How to complete this task
Below are some entries. Transcribe the lines from the one holding "[(394,39),(370,33),(357,83),(430,102),(443,51),(394,39)]" to the one holding "[(449,92),(490,92),(490,42),(449,49),(449,92)]", inclusive, but not the pictures among them.

Exercise data
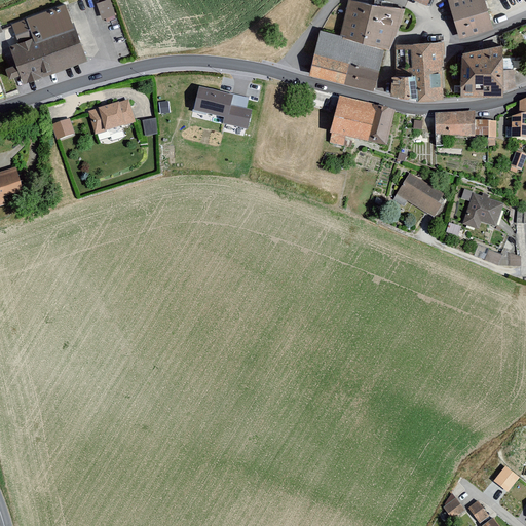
[(102,0),(96,2),(102,19),(115,14),(110,0),(102,0)]
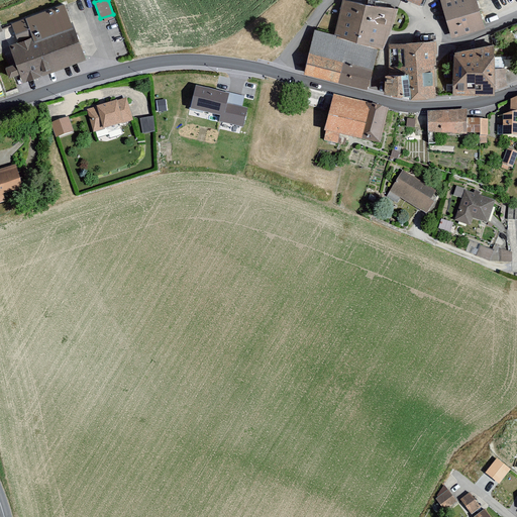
[(344,0),(342,0),(335,33),(378,43),(386,45),(395,7),(344,0)]
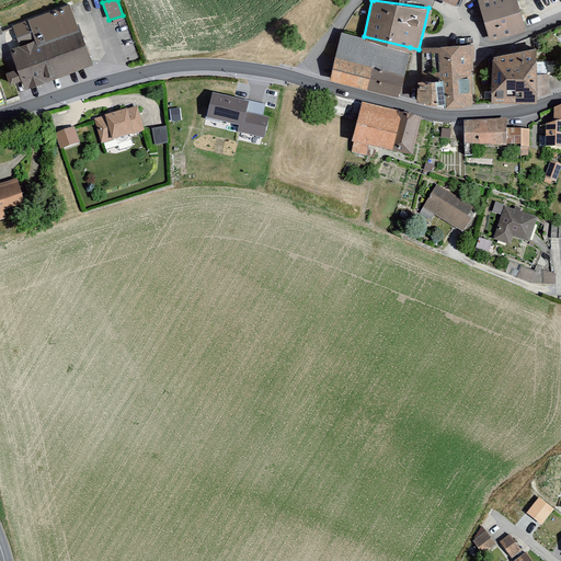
[(517,0),(479,0),(491,38),(526,29),(517,0)]
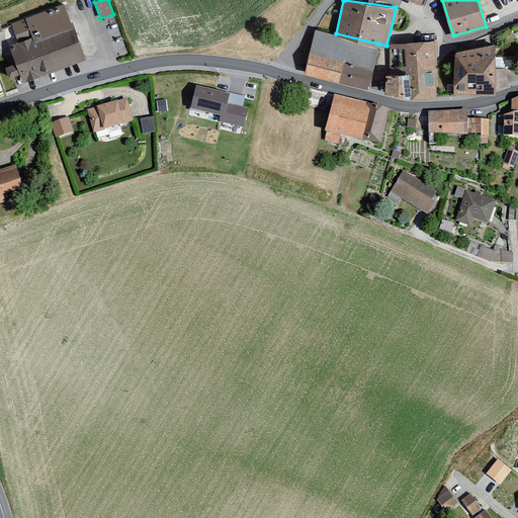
[(84,58),(64,2),(11,22),(18,40),(9,44),(15,61),(5,65),(9,75),(19,71),(23,81),(84,58)]
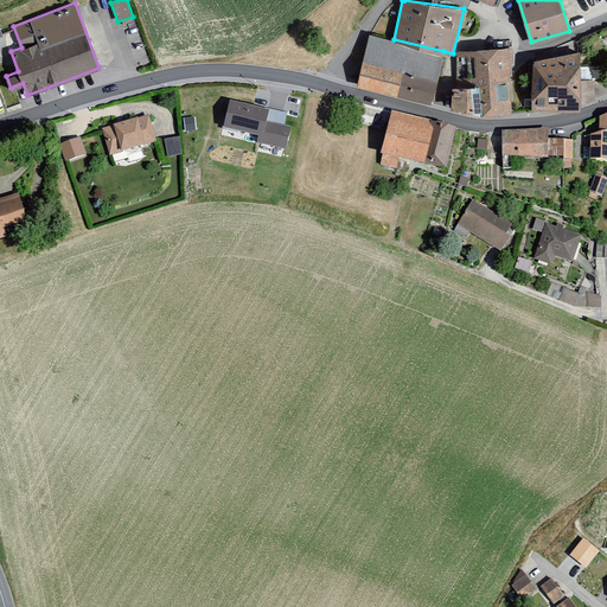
[(394,39),(370,33),(357,83),(430,102),(443,51),(394,39)]
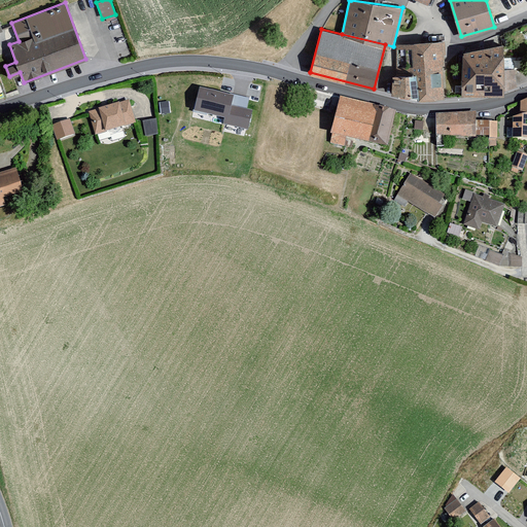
[(446,41),(396,45),(397,73),(392,74),(392,94),(418,99),(450,99),(446,41)]
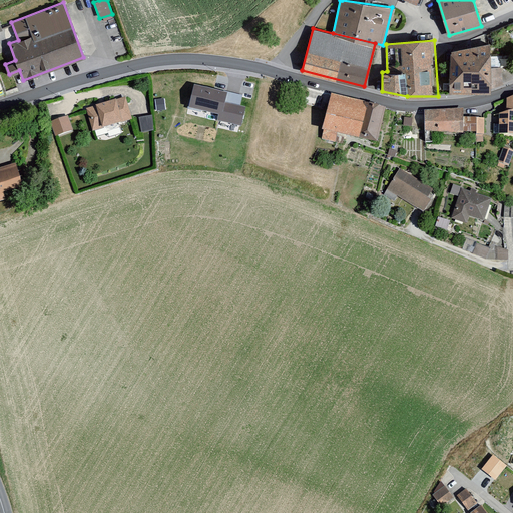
[(449,92),(490,92),(490,42),(449,49),(449,92)]
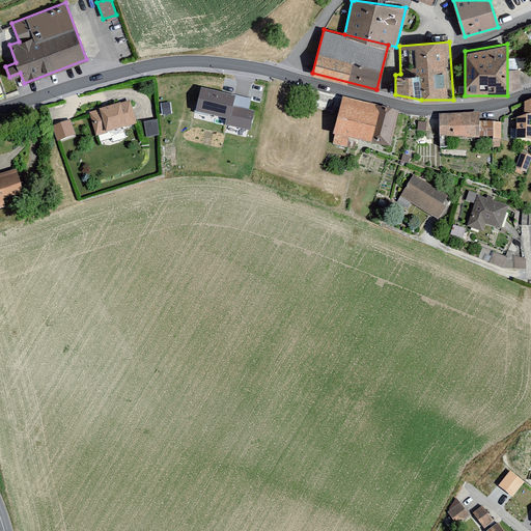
[(241,111),(243,99),(207,92),(202,117),(231,122),(230,130),(256,134),(259,114),(241,111)]
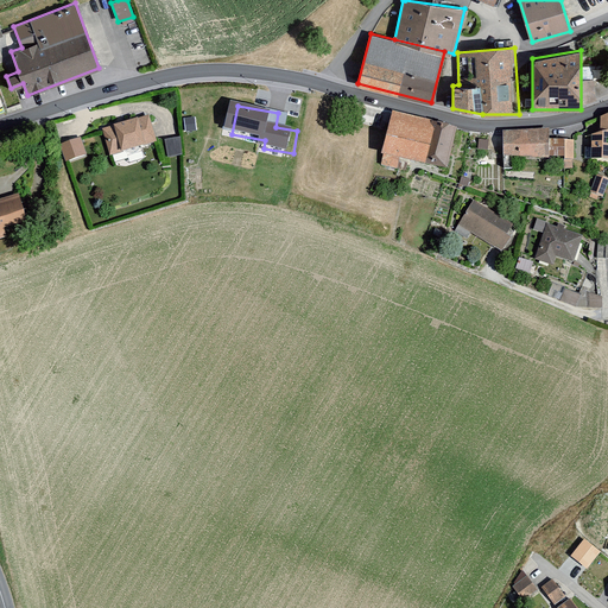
[(436,121),(393,111),(382,152),(425,163),(436,121)]
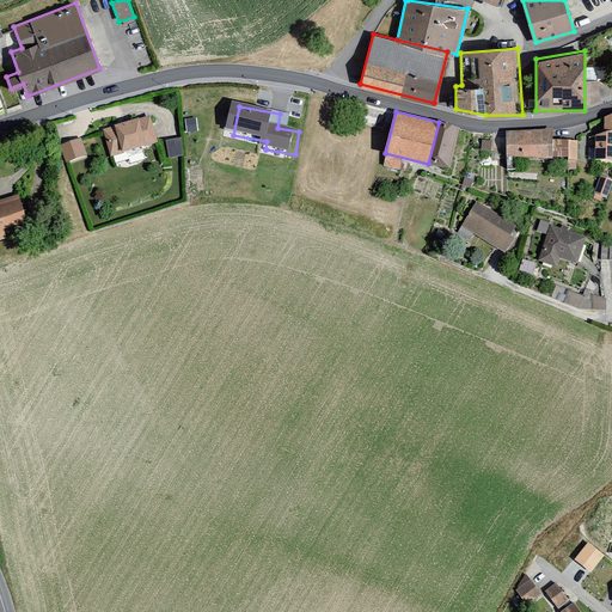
[(148,115),(103,129),(111,155),(157,141),(148,115)]
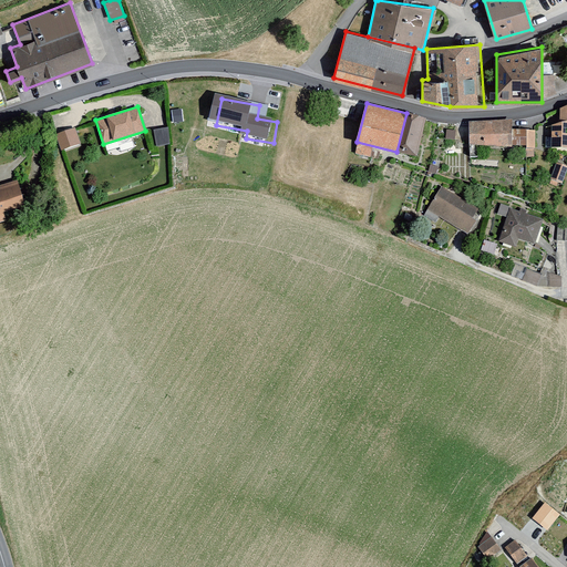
[(566,106),(560,110),(560,123),(552,126),(550,151),(566,151),(566,106)]
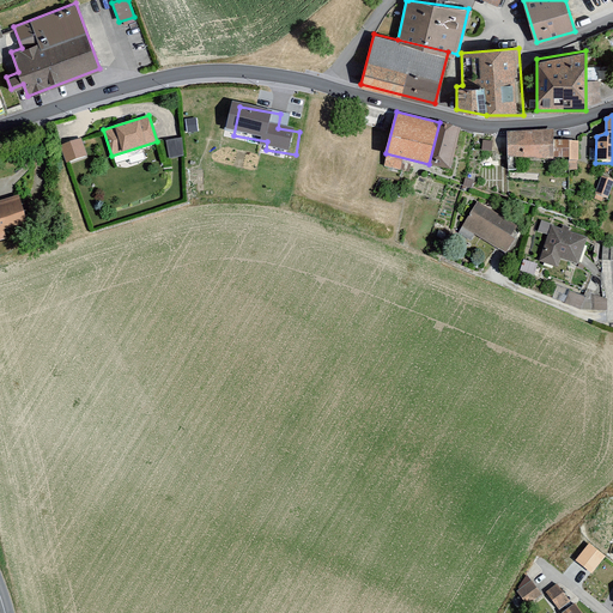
[(439,122),(429,164),(450,169),(460,127),(439,122)]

Solution for this problem
[(394,39),(370,33),(357,83),(430,102),(443,51),(394,39)]
[(446,41),(396,45),(397,73),(392,74),(392,94),(418,99),(450,99),(446,41)]
[(449,92),(490,92),(490,42),(449,49),(449,92)]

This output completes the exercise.